**Task description:**
Go through the entries below and count the lines where the word "yellow" appears; give only the count.
*** Material to process ***
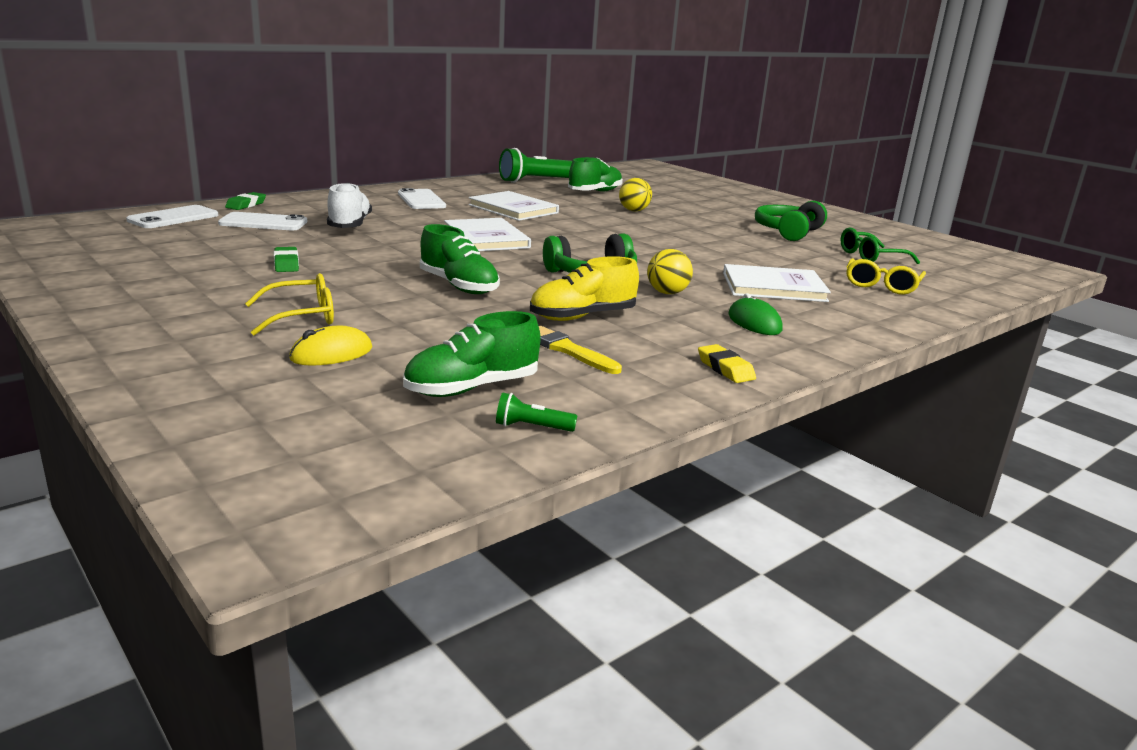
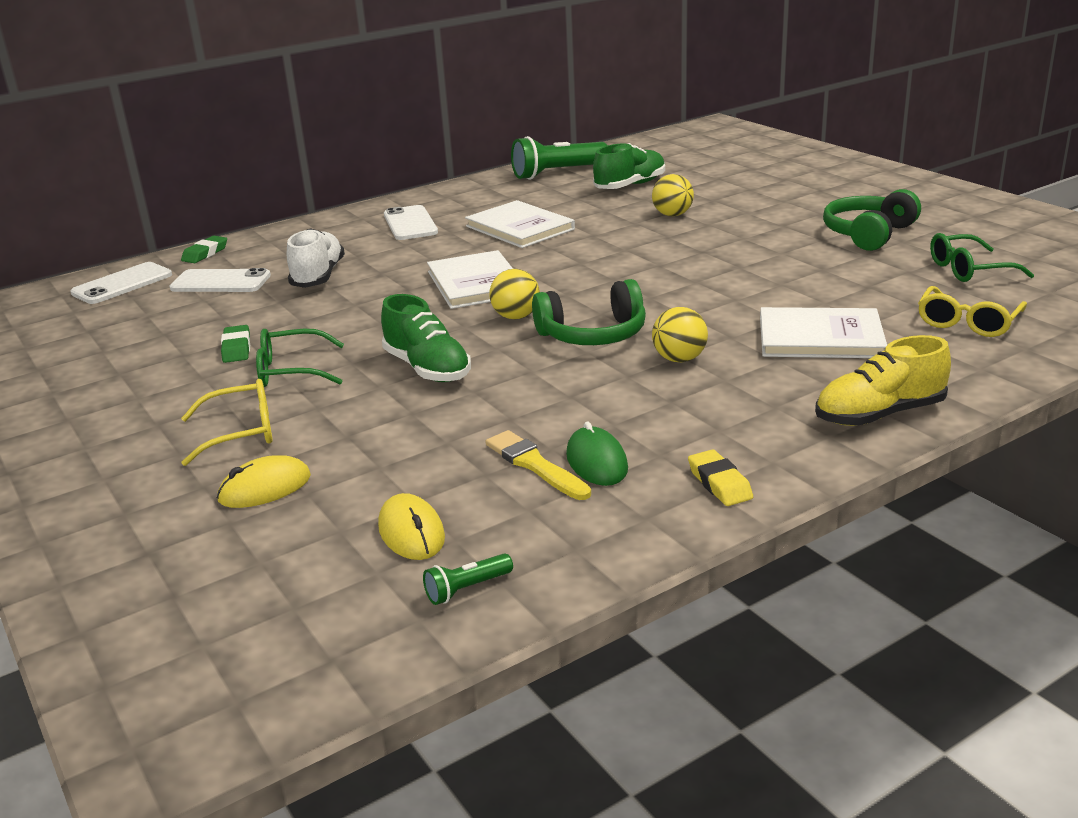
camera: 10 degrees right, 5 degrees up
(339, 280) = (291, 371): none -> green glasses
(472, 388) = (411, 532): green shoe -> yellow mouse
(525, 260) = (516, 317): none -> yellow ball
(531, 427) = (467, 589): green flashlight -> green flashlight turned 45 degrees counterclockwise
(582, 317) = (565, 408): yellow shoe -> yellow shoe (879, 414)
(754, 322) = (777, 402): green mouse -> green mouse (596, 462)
*** End of Material to process ***
**Problem solution:**
3